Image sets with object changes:
________________________________________
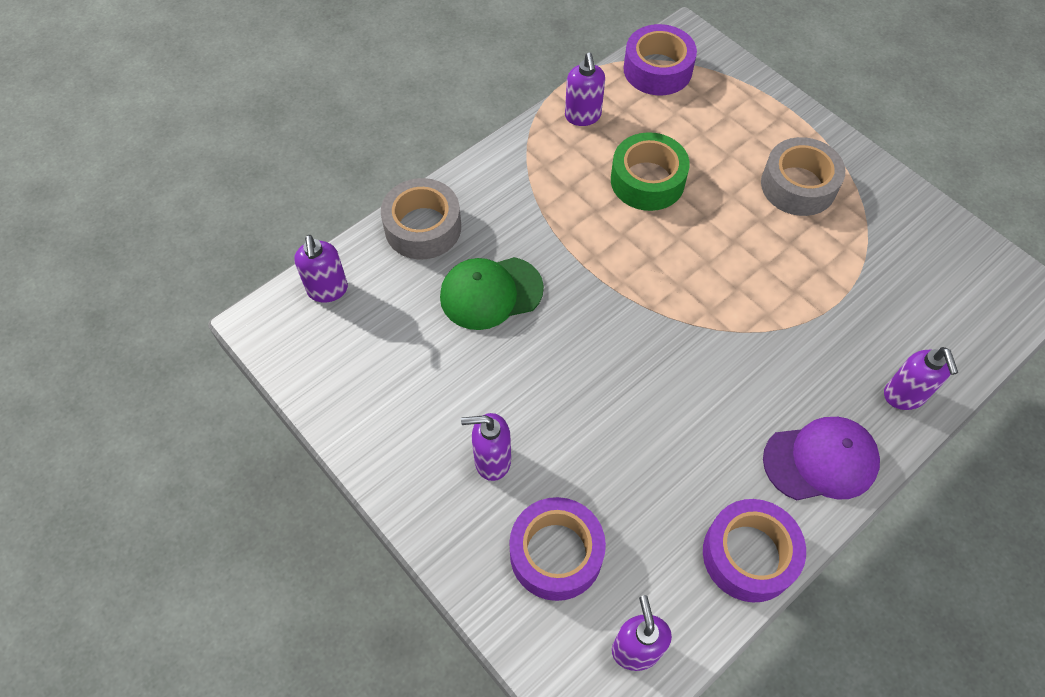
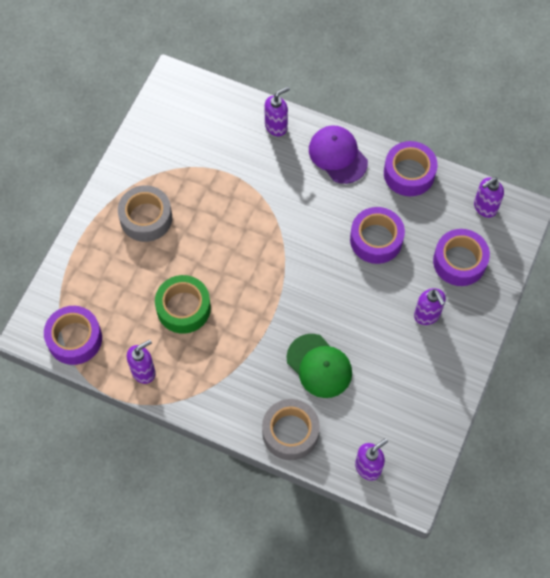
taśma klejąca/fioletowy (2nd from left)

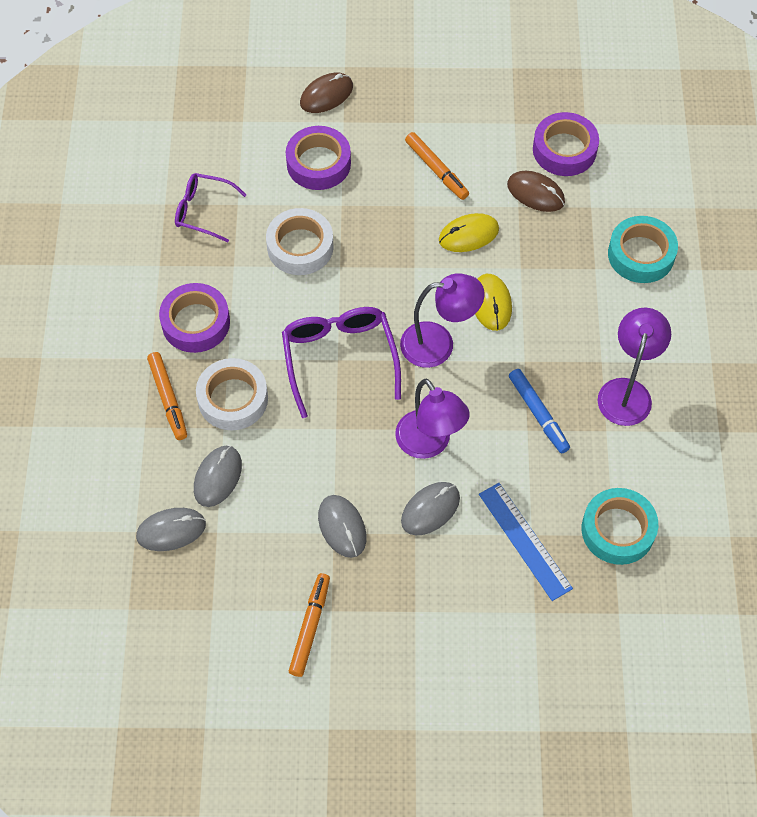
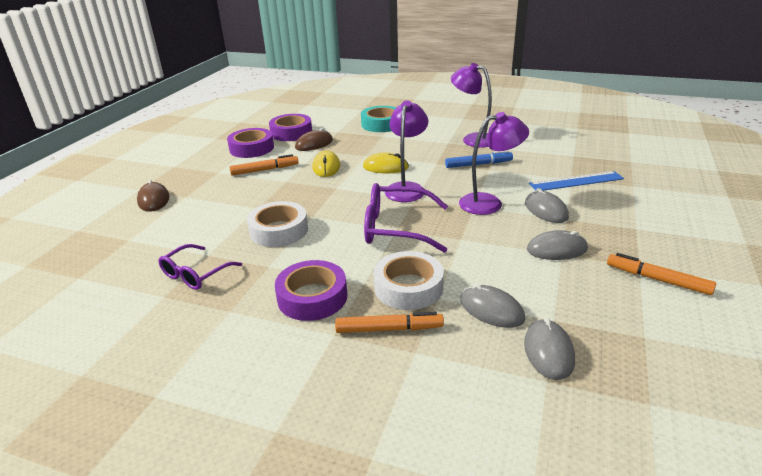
taśma klejąca/fioletowy (1st from left)
taśma klejąca/turkusowy (1st from left in the first image)

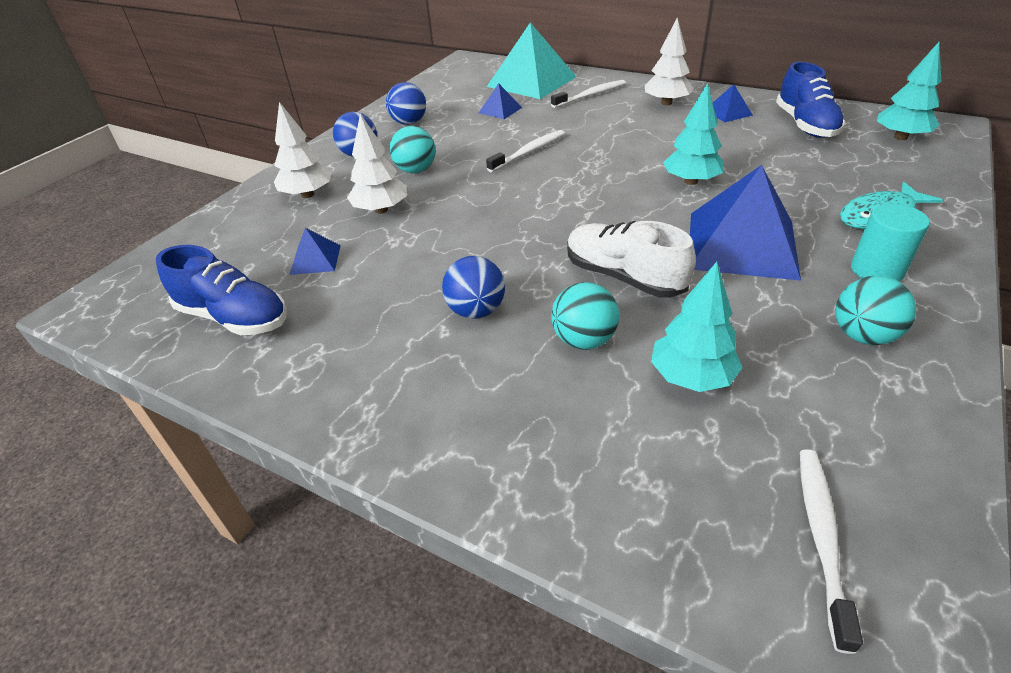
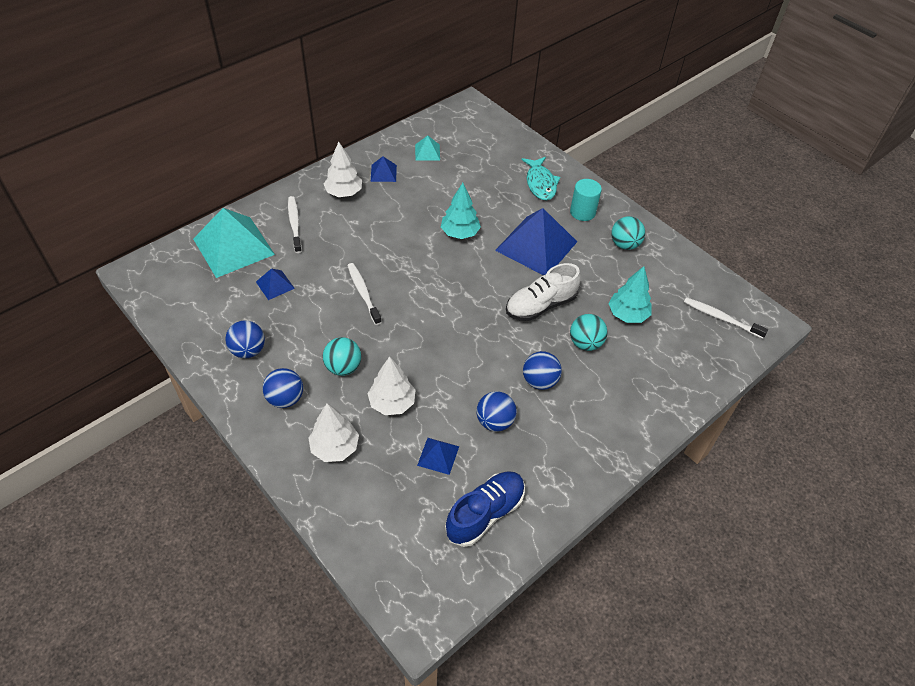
drzewko/turkusowy (3rd from left in the first image)
piramida/turkusowy (2nd from left)
piłka/niebieski (3rd from left)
________________________________________
→ PROBLEM TO SOLVE
An exact copy of every record above is needed, with all pictures left out.

→ RESULT OF THIS TASK
taśma klejąca/fioletowy (2nd from left)

taśma klejąca/fioletowy (1st from left)
taśma klejąca/turkusowy (1st from left in the first image)

drzewko/turkusowy (3rd from left in the first image)
piramida/turkusowy (2nd from left)
piłka/niebieski (3rd from left)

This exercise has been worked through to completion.